--- EXTRACTED MATERIAL Enclosed Below ---

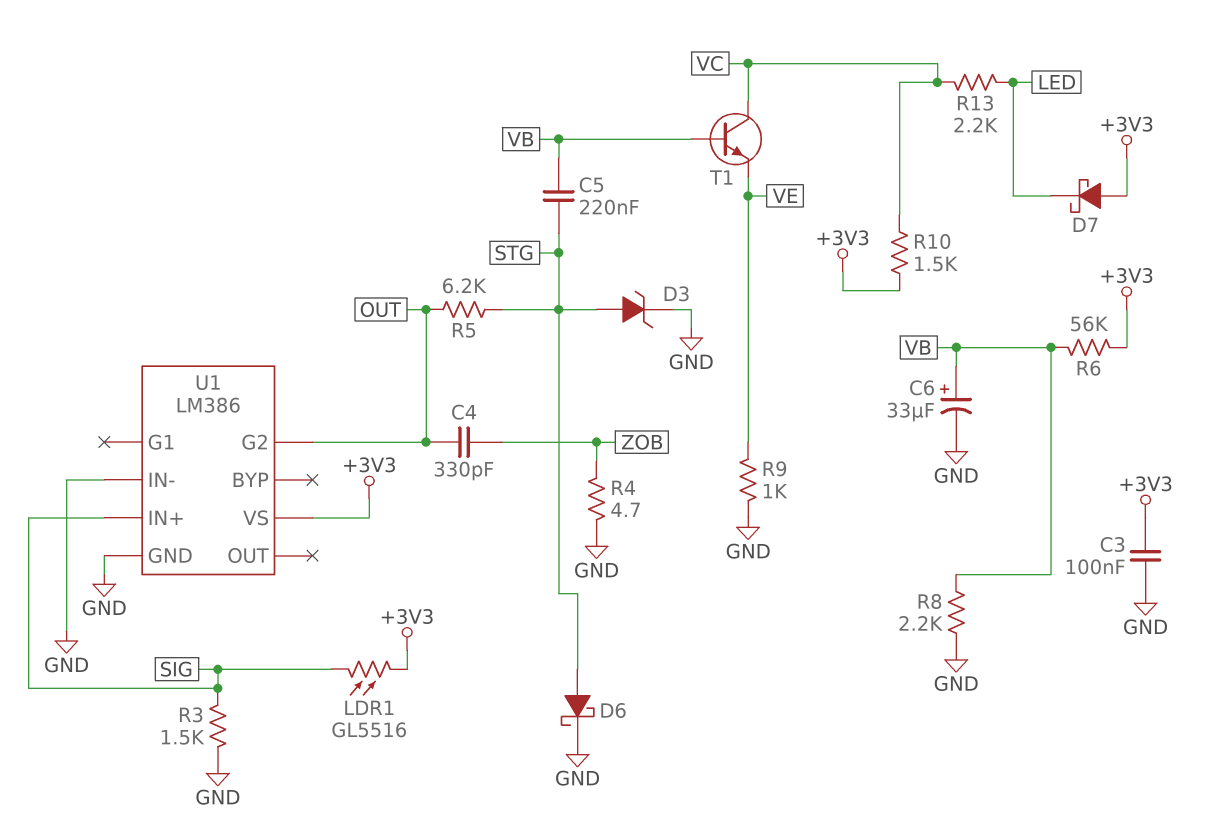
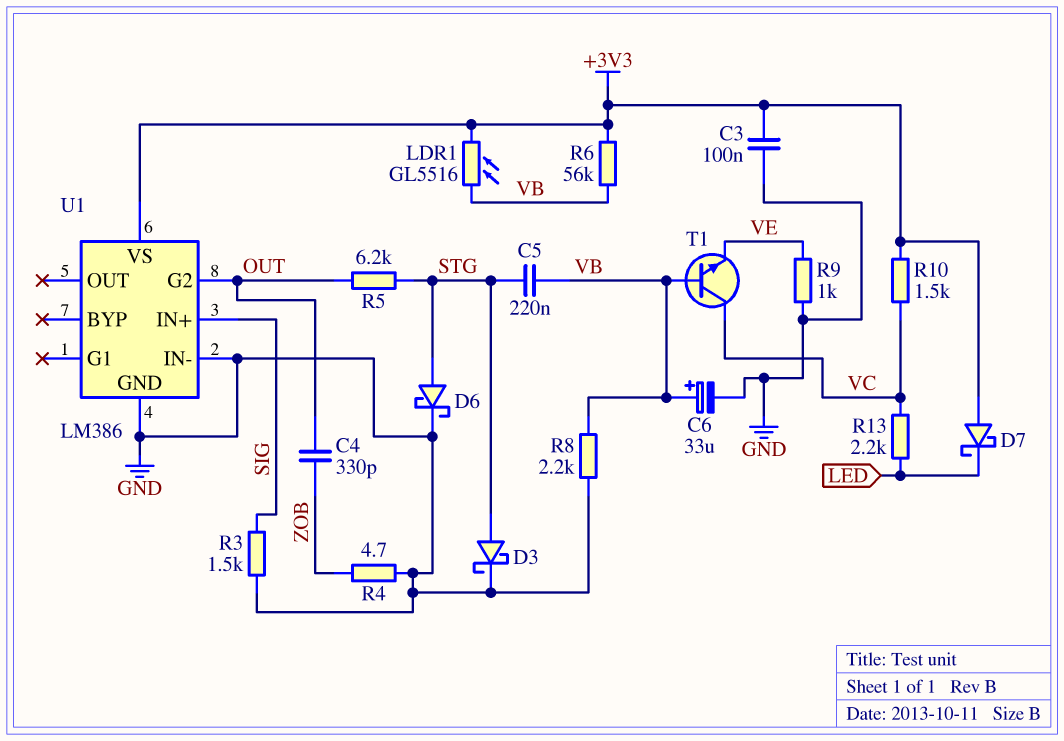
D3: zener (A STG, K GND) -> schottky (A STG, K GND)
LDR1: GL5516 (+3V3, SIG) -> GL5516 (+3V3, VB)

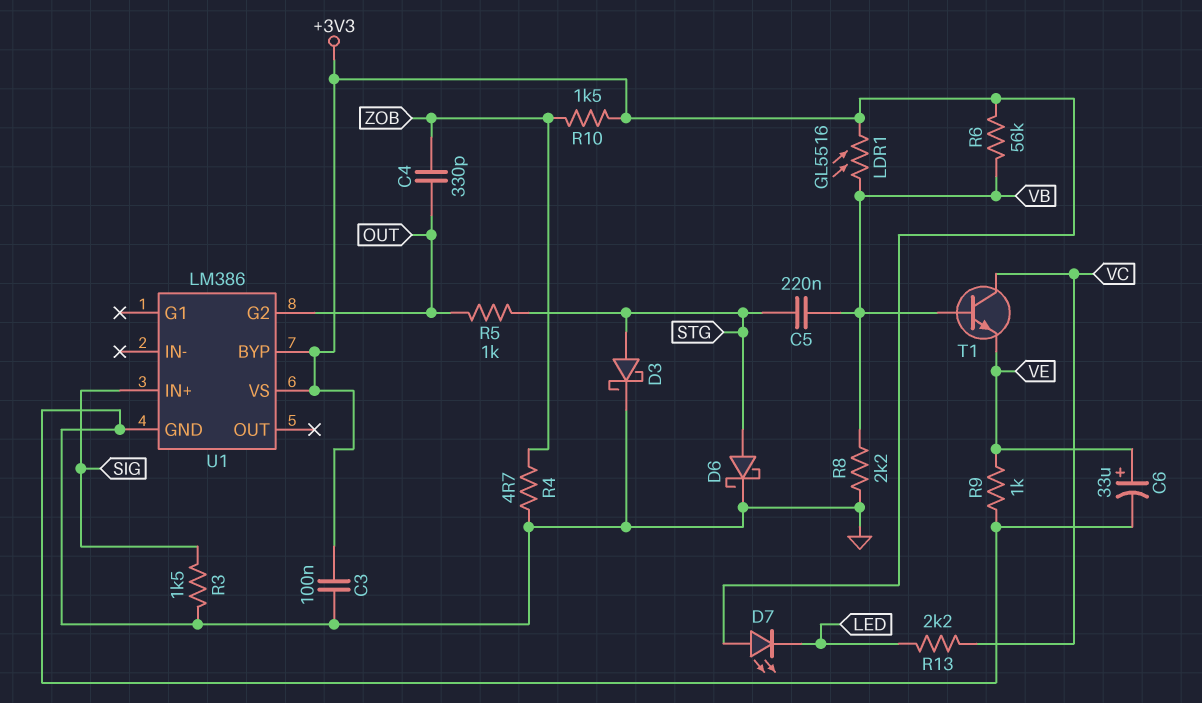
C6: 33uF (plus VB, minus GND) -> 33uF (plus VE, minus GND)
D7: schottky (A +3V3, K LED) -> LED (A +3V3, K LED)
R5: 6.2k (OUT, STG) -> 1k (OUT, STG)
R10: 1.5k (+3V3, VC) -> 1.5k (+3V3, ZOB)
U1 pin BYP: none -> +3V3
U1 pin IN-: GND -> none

--- End of Enclosed EXTRACTED MATERIAL ---

• **THE TASK**: Reproduce the data verbatim. Do not carry any picture into the copy.

• **EXERCISE RESULT**:
D3: zener (A STG, K GND) -> schottky (A STG, K GND)
LDR1: GL5516 (+3V3, SIG) -> GL5516 (+3V3, VB)

C6: 33uF (plus VB, minus GND) -> 33uF (plus VE, minus GND)
D7: schottky (A +3V3, K LED) -> LED (A +3V3, K LED)
R5: 6.2k (OUT, STG) -> 1k (OUT, STG)
R10: 1.5k (+3V3, VC) -> 1.5k (+3V3, ZOB)
U1 pin BYP: none -> +3V3
U1 pin IN-: GND -> none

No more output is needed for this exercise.